> **YOUR GOAL**: Rewrite the data from the line containing "usher [255, 424]" through the end, replacing "chirping" with "whistling" and leaving everything else unchanged.
── EXCERPTED DATA
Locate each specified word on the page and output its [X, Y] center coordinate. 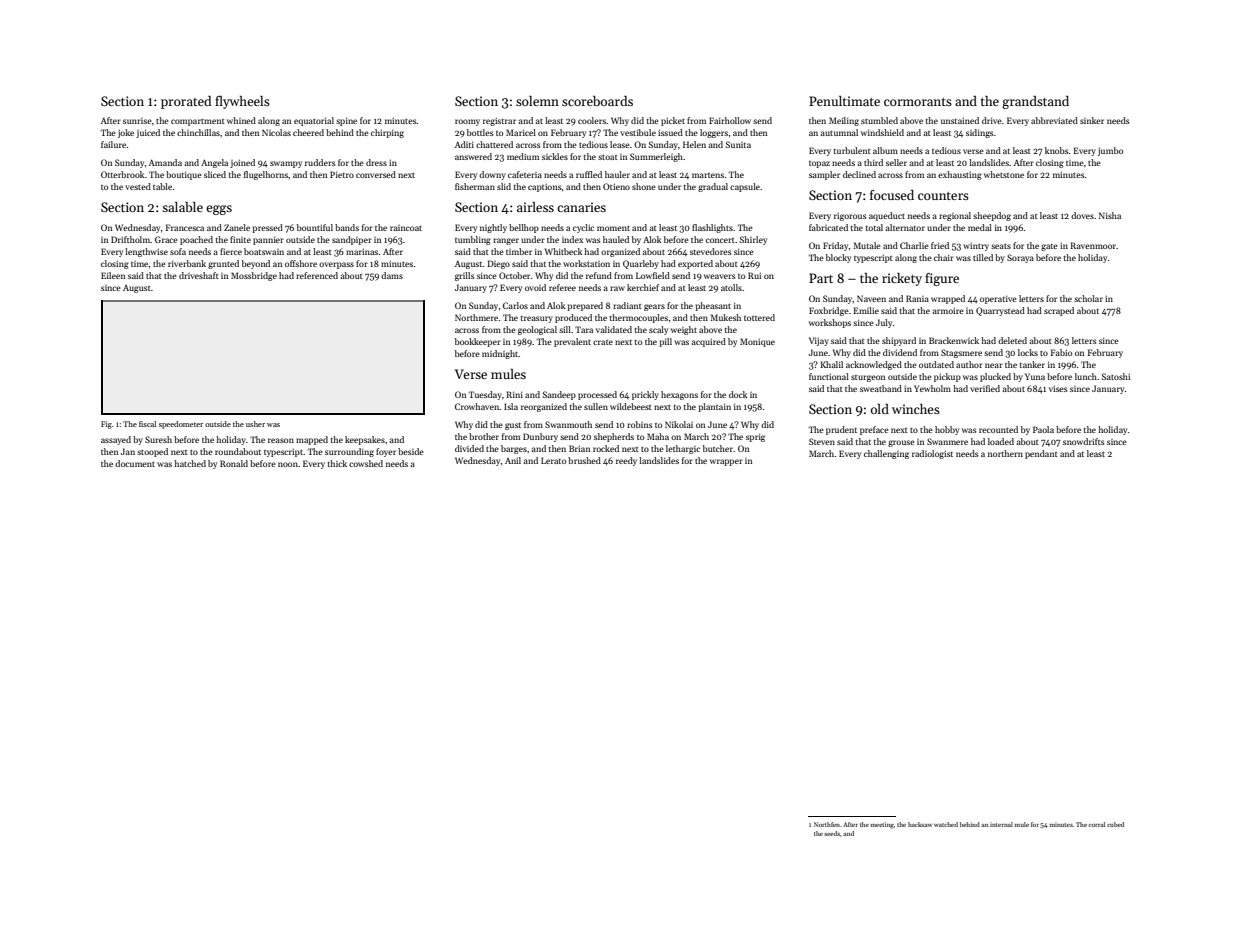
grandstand [1035, 102]
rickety [902, 279]
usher [255, 424]
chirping [387, 133]
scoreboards [597, 101]
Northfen [827, 824]
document [135, 463]
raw [617, 288]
────
> **SOLUTION TO THE EXERCISE**:
usher [255, 424]
whistling [387, 133]
scoreboards [597, 101]
Northfen [827, 824]
document [135, 463]
raw [617, 288]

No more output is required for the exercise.